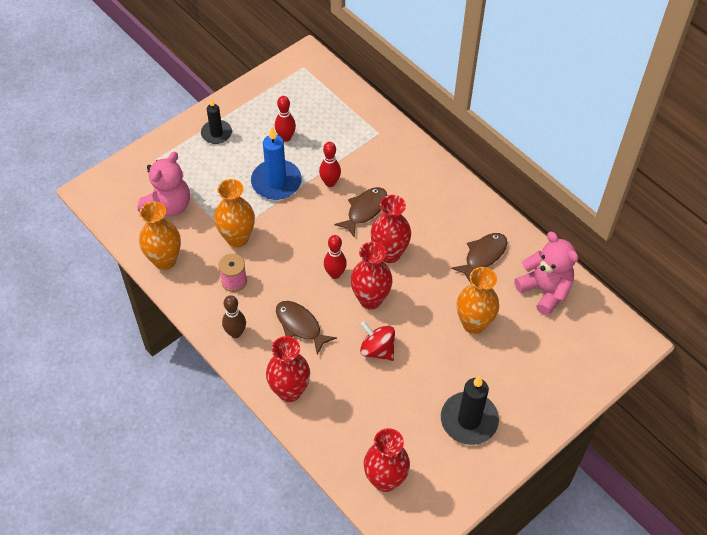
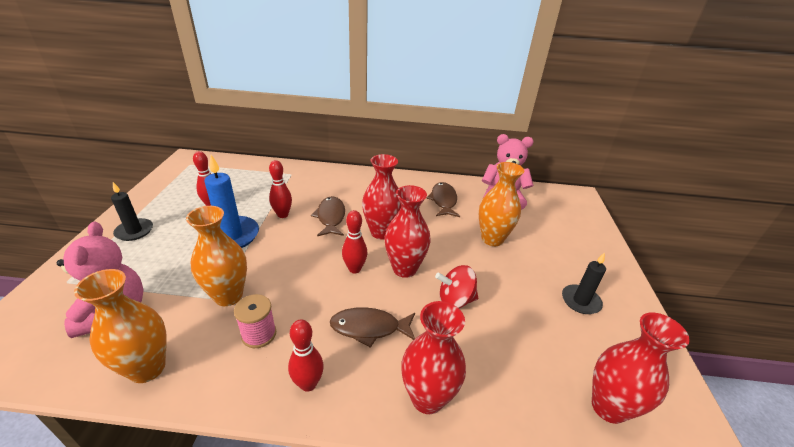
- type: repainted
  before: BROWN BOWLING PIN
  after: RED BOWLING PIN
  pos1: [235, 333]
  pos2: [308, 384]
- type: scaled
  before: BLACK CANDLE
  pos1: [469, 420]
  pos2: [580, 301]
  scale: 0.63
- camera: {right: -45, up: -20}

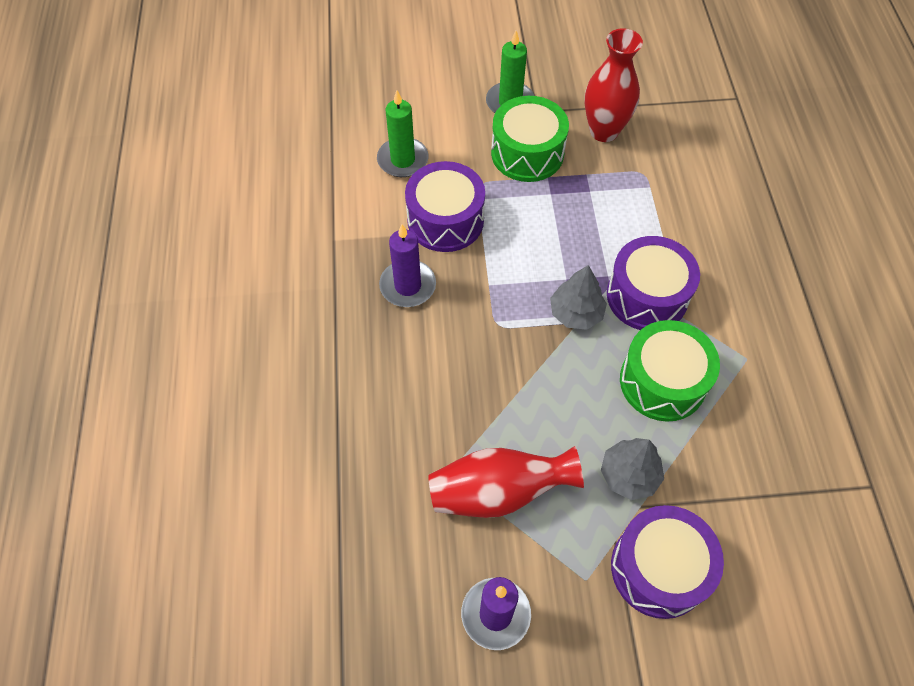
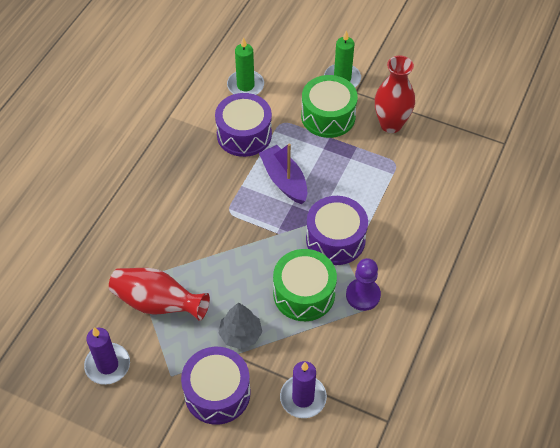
- type: shifted
  before: PURPLE CANDLE
  pos1: [408, 286]
  pos2: [303, 398]
- type: gone
  before: GREY TREE
  pos1: [576, 313]
- type: new
  after: PURPLE BOAT
  pos2: [284, 180]
- type: new
  after: PURPLE PAWN
  pos2: [363, 295]
- camera: {right: 30, up: -5}

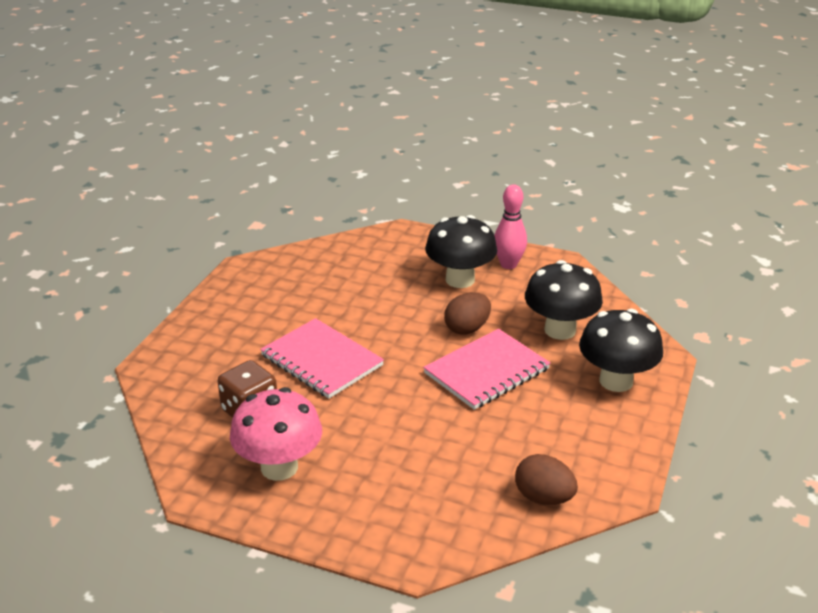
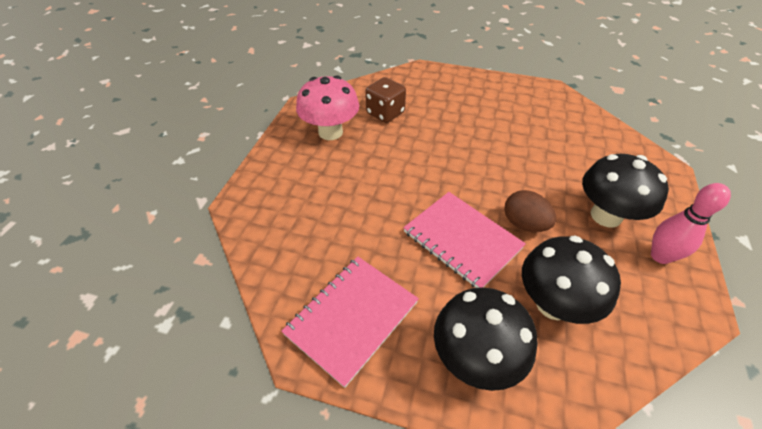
- type: shifted
  before: PINK NOTEBOOK
  pos1: [321, 360]
  pos2: [352, 318]
- type: gone
  before: BROWN EGG
  pos1: [543, 497]
- camera: {right: 85, up: 15}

------------------------

## [Prompt]
The answer should be a bare number: the count of lines above in which the word "CANDLE" occurs.

## [Expected output]
2